------ Dataset excerpts

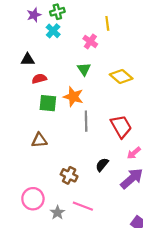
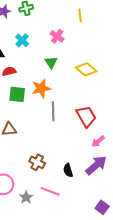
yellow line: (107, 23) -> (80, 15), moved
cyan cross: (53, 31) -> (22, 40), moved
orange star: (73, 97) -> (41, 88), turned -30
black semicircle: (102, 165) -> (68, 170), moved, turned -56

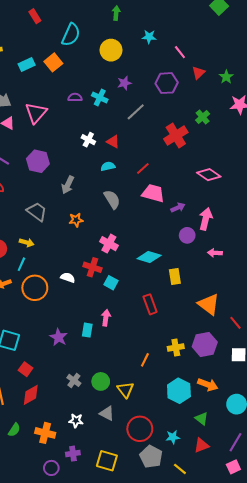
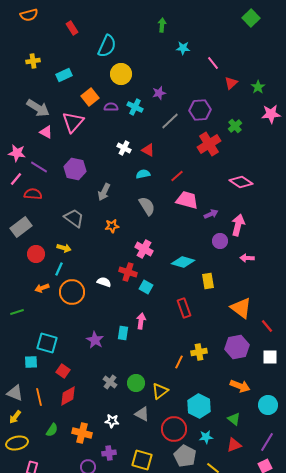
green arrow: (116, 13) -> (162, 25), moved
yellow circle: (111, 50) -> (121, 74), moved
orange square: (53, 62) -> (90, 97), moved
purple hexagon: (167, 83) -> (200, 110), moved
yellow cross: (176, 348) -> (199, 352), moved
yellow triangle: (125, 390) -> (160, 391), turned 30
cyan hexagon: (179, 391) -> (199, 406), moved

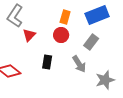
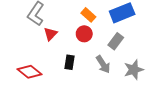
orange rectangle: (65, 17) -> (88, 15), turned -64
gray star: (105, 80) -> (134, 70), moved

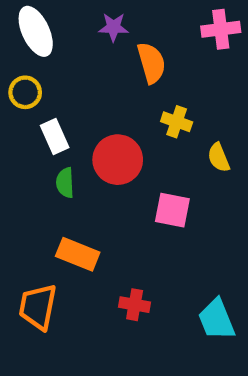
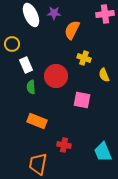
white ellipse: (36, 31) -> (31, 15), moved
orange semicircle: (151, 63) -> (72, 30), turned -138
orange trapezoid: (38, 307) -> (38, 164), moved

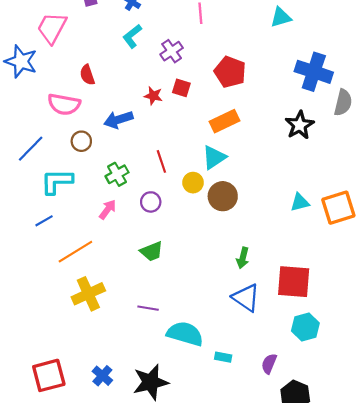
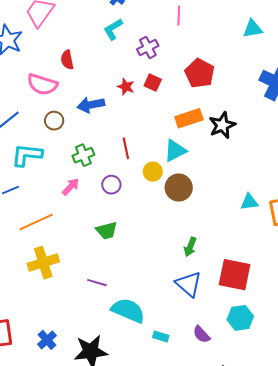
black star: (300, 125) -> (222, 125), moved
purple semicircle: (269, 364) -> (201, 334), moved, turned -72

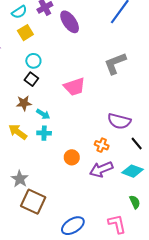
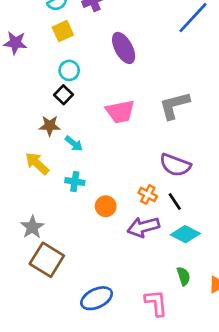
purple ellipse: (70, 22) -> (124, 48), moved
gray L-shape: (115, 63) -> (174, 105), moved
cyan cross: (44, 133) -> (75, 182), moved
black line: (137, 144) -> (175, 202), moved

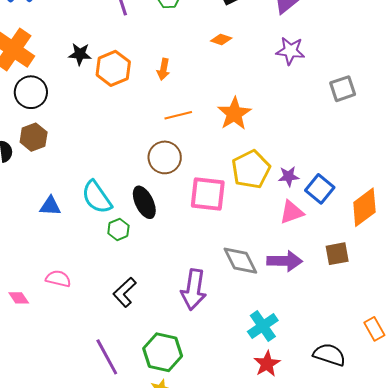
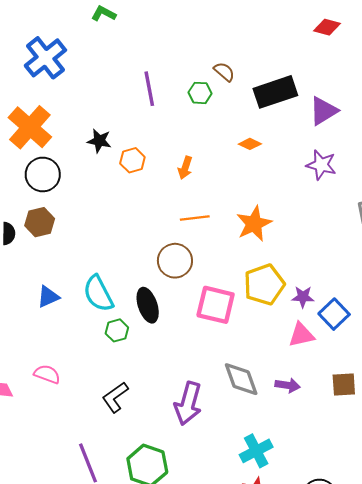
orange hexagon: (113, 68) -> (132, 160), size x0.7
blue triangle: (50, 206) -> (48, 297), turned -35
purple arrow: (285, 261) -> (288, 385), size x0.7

------------

For this exercise, output only the lines from the one bearing "yellow circle: (111, 50) -> (121, 74), moved" to the end of the material above, exactly as written, with pictures left out.

yellow circle: (111, 50) -> (121, 74), moved
orange square: (53, 62) -> (90, 97), moved
purple hexagon: (167, 83) -> (200, 110), moved
yellow cross: (176, 348) -> (199, 352), moved
yellow triangle: (125, 390) -> (160, 391), turned 30
cyan hexagon: (179, 391) -> (199, 406), moved

orange rectangle: (65, 17) -> (88, 15), turned -64
gray star: (105, 80) -> (134, 70), moved

white ellipse: (36, 31) -> (31, 15), moved
orange semicircle: (151, 63) -> (72, 30), turned -138
orange trapezoid: (38, 307) -> (38, 164), moved

black star: (300, 125) -> (222, 125), moved
purple semicircle: (269, 364) -> (201, 334), moved, turned -72

purple ellipse: (70, 22) -> (124, 48), moved
gray L-shape: (115, 63) -> (174, 105), moved
cyan cross: (44, 133) -> (75, 182), moved
black line: (137, 144) -> (175, 202), moved

orange hexagon: (113, 68) -> (132, 160), size x0.7
blue triangle: (50, 206) -> (48, 297), turned -35
purple arrow: (285, 261) -> (288, 385), size x0.7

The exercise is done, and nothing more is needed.